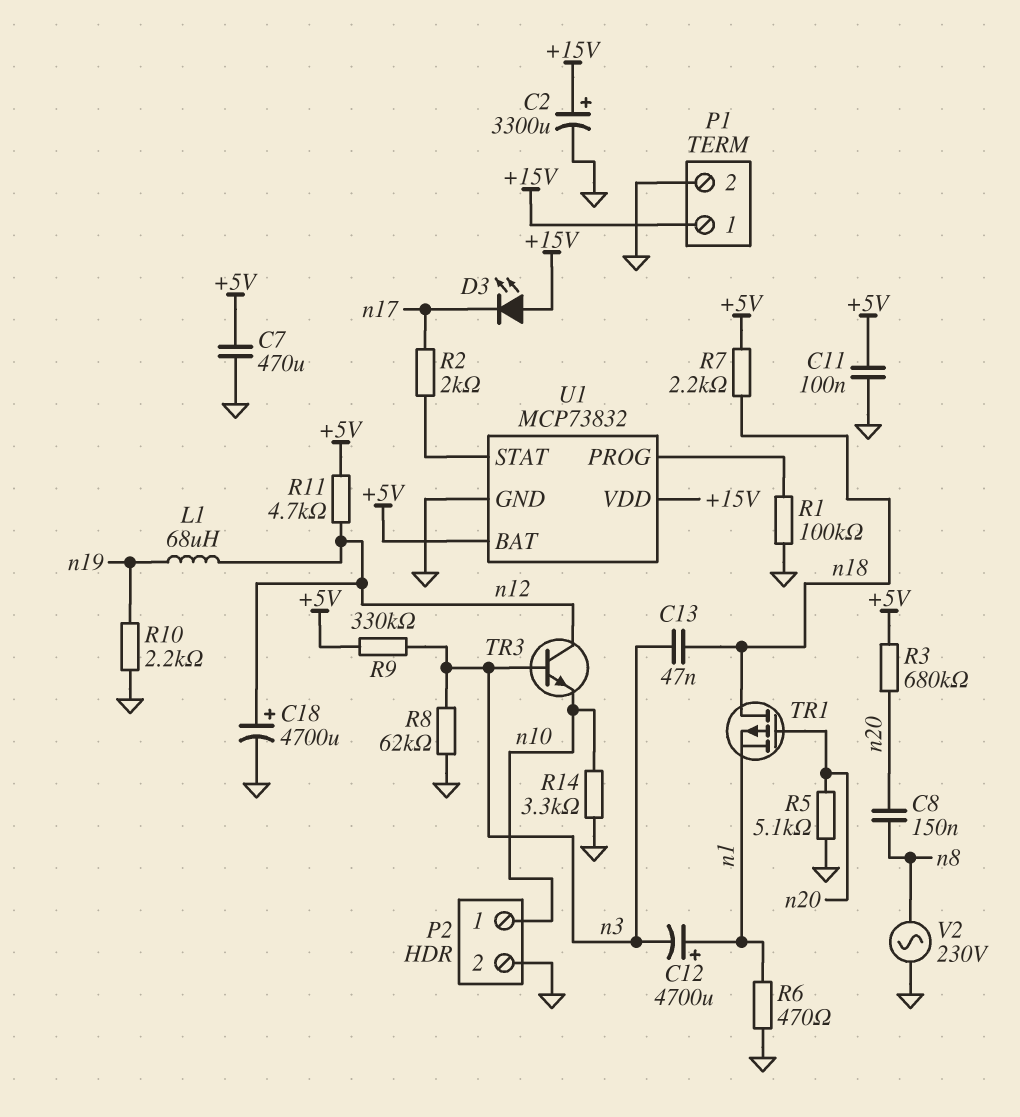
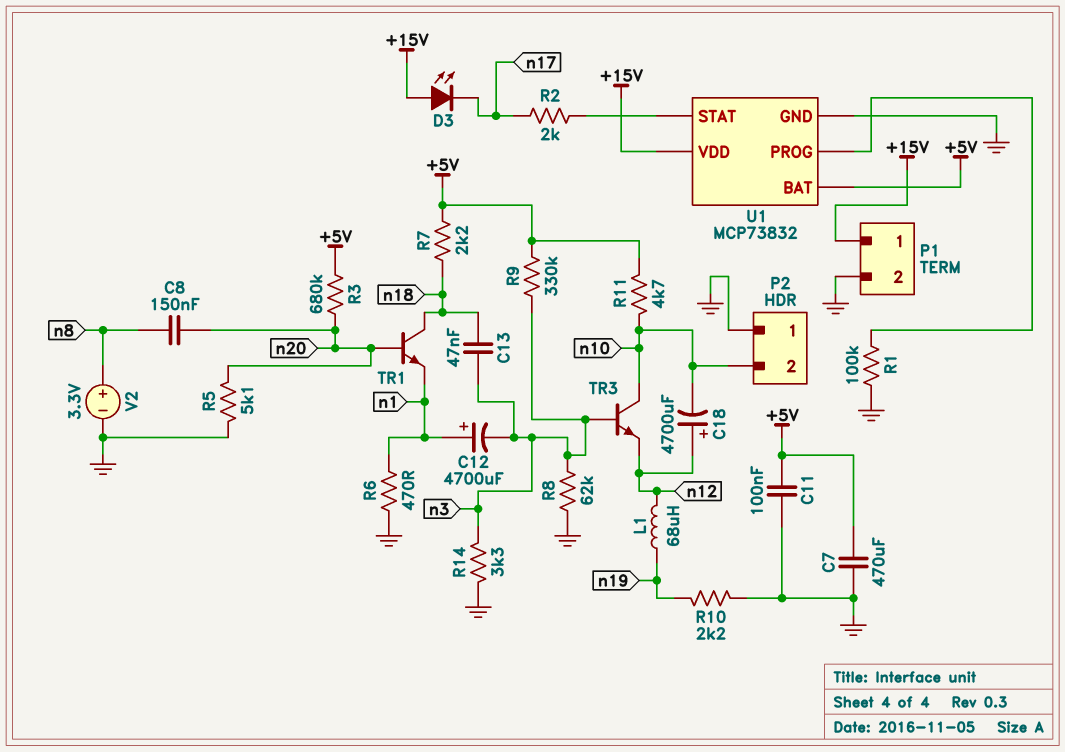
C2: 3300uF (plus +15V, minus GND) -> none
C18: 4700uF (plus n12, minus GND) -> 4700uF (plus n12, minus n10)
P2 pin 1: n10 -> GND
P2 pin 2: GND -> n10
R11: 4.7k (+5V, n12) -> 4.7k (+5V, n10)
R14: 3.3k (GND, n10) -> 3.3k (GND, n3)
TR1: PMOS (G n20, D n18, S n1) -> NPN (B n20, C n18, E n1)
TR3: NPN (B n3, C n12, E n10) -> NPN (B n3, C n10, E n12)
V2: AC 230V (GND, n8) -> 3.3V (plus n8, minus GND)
------------------------
EXERCISE OBJECTIVE> Retype the listing exactly. Leave out its pictures.

EXERCISE ANSWER>
C2: 3300uF (plus +15V, minus GND) -> none
C18: 4700uF (plus n12, minus GND) -> 4700uF (plus n12, minus n10)
P2 pin 1: n10 -> GND
P2 pin 2: GND -> n10
R11: 4.7k (+5V, n12) -> 4.7k (+5V, n10)
R14: 3.3k (GND, n10) -> 3.3k (GND, n3)
TR1: PMOS (G n20, D n18, S n1) -> NPN (B n20, C n18, E n1)
TR3: NPN (B n3, C n12, E n10) -> NPN (B n3, C n10, E n12)
V2: AC 230V (GND, n8) -> 3.3V (plus n8, minus GND)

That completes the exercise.